═══ THE RECORDS
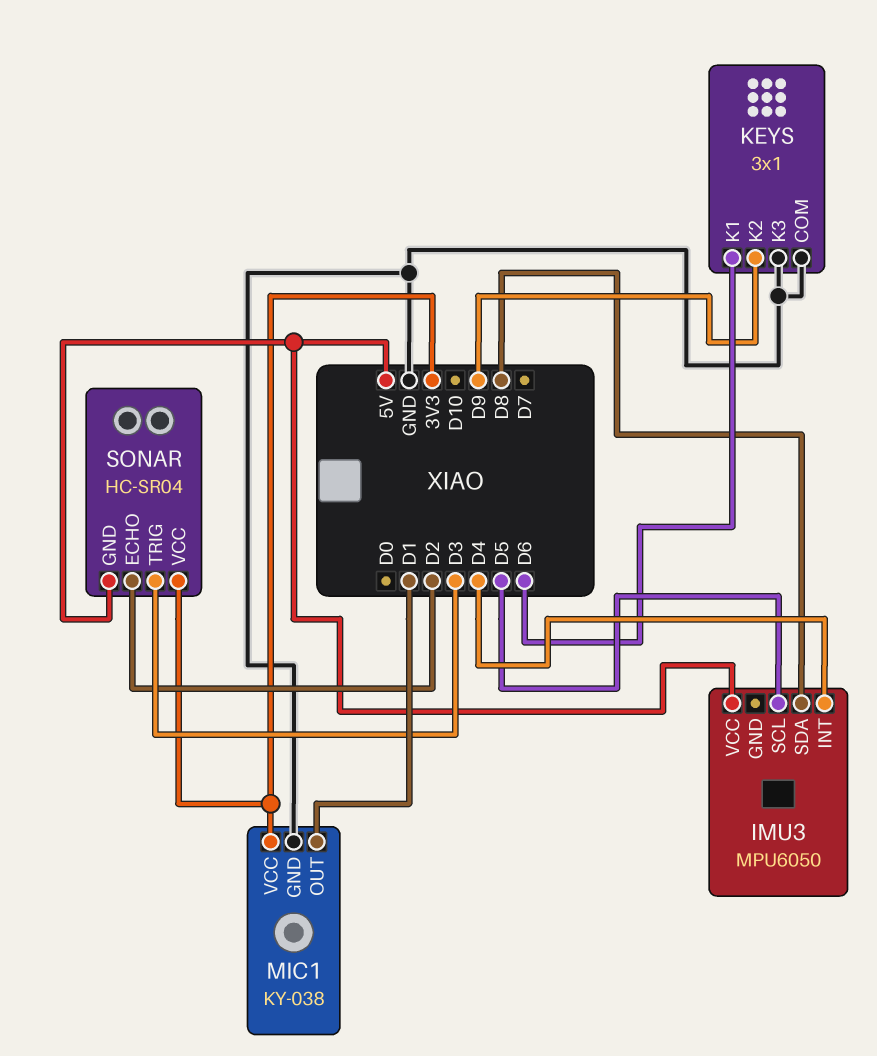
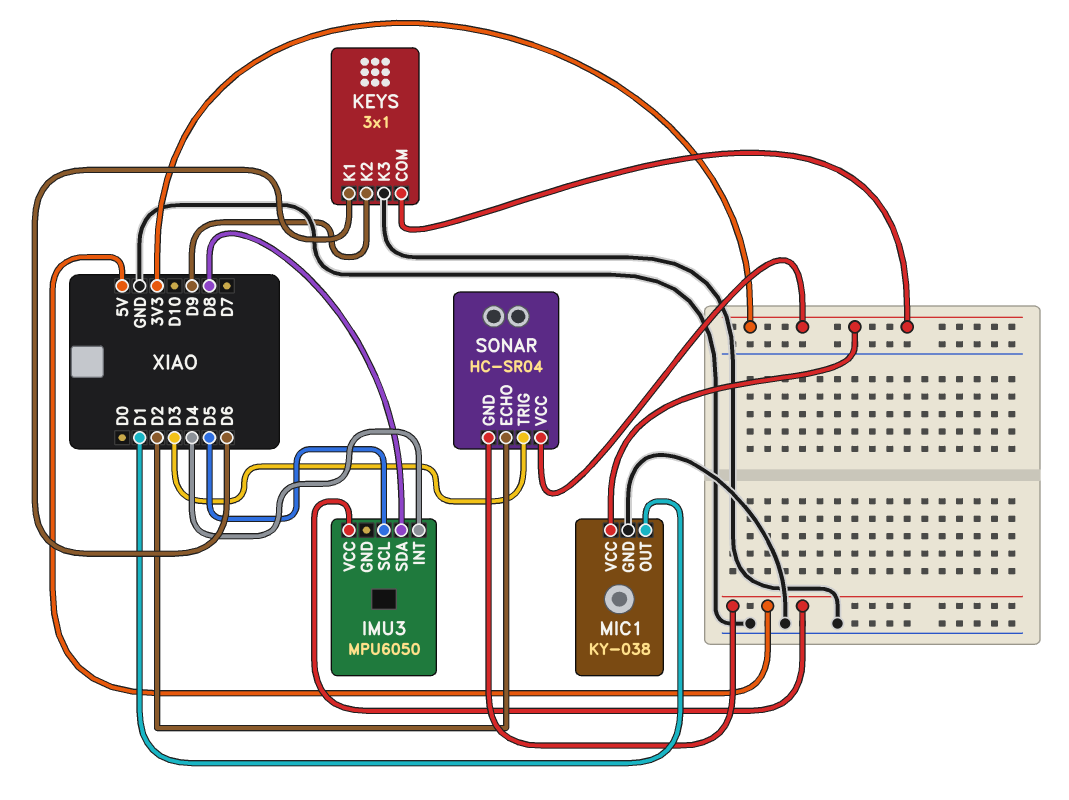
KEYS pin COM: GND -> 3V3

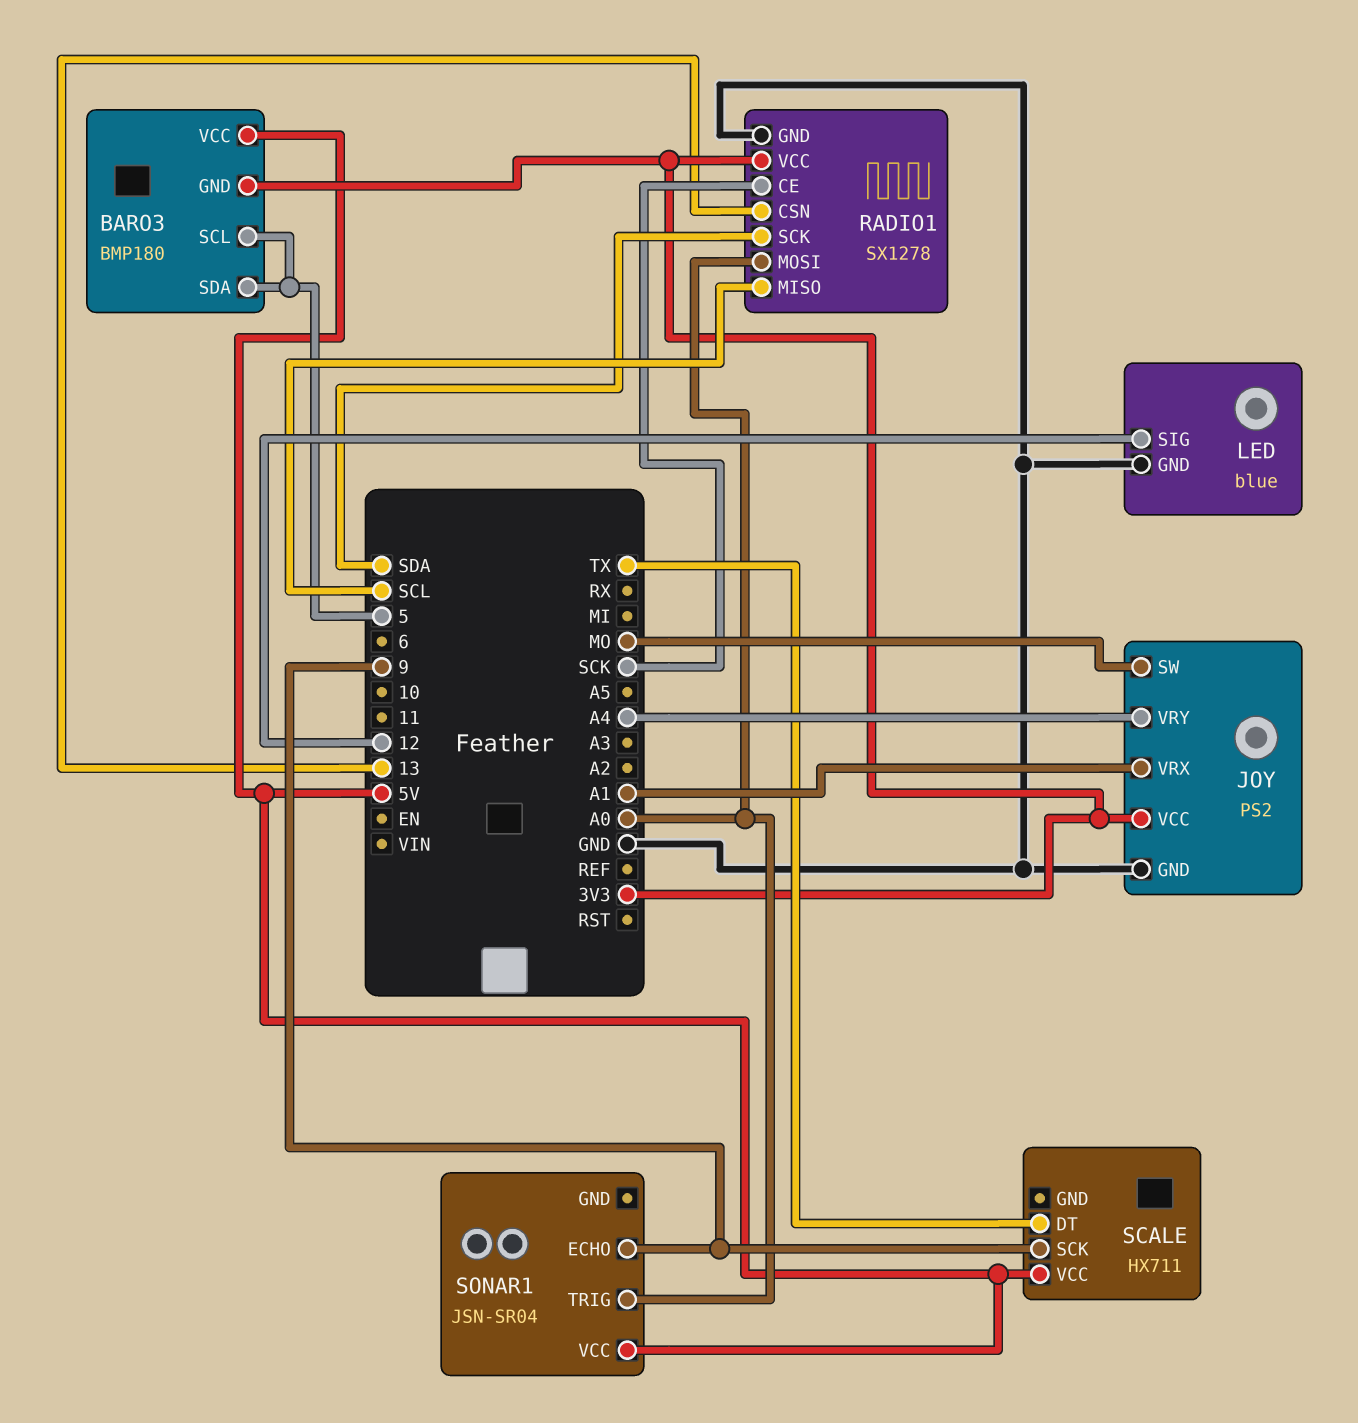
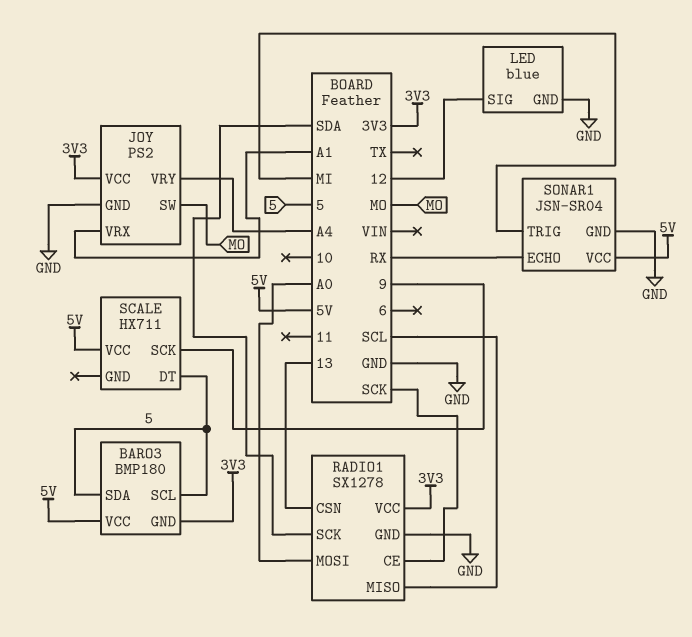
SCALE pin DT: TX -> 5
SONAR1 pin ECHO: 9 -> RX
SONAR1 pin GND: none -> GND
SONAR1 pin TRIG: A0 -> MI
══════
═══ THE RECORDS
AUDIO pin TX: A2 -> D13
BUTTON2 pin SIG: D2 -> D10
══════
- TASK REQUIREMENTS: Take exactly the lines from the one containing "SCALE pin DT: TX -> 5" through the one containing "SONAR1 pin TRIG: A0 -> MI" in the data above, and output them with nothing added.

- WRITTEN SOLUTION:
SCALE pin DT: TX -> 5
SONAR1 pin ECHO: 9 -> RX
SONAR1 pin GND: none -> GND
SONAR1 pin TRIG: A0 -> MI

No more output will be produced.